Task prompt:
Give again, unchanged, the line that contains "pink brick H5:H6" together with every line that follows it until the entries end.
[Extracted material]
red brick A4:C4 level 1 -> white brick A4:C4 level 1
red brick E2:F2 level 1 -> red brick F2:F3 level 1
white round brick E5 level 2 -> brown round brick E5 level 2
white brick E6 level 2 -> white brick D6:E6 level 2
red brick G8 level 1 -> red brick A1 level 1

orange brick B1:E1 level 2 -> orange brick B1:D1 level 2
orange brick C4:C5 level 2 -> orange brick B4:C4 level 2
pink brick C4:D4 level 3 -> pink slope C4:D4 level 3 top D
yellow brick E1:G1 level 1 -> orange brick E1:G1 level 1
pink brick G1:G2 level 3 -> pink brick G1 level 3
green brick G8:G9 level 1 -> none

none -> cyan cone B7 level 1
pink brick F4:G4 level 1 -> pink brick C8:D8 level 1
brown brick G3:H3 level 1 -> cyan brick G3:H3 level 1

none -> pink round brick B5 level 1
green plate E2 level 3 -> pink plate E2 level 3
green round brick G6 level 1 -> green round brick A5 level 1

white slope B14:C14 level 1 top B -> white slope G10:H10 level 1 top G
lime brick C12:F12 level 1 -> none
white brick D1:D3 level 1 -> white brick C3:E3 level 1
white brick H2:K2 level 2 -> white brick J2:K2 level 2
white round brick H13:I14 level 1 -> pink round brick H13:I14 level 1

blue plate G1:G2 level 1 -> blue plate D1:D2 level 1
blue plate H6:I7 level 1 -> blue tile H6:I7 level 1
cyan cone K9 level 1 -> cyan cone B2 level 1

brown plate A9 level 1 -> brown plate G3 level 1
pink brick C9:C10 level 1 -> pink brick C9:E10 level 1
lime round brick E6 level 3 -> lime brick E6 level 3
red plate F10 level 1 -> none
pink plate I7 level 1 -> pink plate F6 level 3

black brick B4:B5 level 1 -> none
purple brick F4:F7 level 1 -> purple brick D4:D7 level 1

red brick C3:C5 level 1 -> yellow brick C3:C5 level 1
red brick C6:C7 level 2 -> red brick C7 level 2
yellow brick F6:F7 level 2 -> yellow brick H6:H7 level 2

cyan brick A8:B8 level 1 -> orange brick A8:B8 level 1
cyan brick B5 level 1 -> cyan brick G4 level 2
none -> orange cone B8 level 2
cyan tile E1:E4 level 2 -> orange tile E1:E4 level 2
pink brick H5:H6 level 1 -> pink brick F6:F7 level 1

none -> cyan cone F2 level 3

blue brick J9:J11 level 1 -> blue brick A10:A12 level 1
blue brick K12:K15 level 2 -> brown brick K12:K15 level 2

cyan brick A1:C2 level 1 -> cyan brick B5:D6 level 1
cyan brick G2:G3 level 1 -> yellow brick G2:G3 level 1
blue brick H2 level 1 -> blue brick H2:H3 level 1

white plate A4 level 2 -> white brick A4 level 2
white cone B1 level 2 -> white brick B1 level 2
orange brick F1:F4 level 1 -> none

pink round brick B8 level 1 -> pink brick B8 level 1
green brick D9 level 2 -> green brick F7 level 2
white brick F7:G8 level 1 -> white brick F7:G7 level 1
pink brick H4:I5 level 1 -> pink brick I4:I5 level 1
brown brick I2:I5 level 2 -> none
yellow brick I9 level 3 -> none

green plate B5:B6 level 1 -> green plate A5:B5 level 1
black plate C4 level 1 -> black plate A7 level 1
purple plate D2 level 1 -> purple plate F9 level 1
[/Extracted material]
Task answer:
pink brick H5:H6 level 1 -> pink brick F6:F7 level 1

none -> cyan cone F2 level 3

blue brick J9:J11 level 1 -> blue brick A10:A12 level 1
blue brick K12:K15 level 2 -> brown brick K12:K15 level 2

cyan brick A1:C2 level 1 -> cyan brick B5:D6 level 1
cyan brick G2:G3 level 1 -> yellow brick G2:G3 level 1
blue brick H2 level 1 -> blue brick H2:H3 level 1

white plate A4 level 2 -> white brick A4 level 2
white cone B1 level 2 -> white brick B1 level 2
orange brick F1:F4 level 1 -> none

pink round brick B8 level 1 -> pink brick B8 level 1
green brick D9 level 2 -> green brick F7 level 2
white brick F7:G8 level 1 -> white brick F7:G7 level 1
pink brick H4:I5 level 1 -> pink brick I4:I5 level 1
brown brick I2:I5 level 2 -> none
yellow brick I9 level 3 -> none

green plate B5:B6 level 1 -> green plate A5:B5 level 1
black plate C4 level 1 -> black plate A7 level 1
purple plate D2 level 1 -> purple plate F9 level 1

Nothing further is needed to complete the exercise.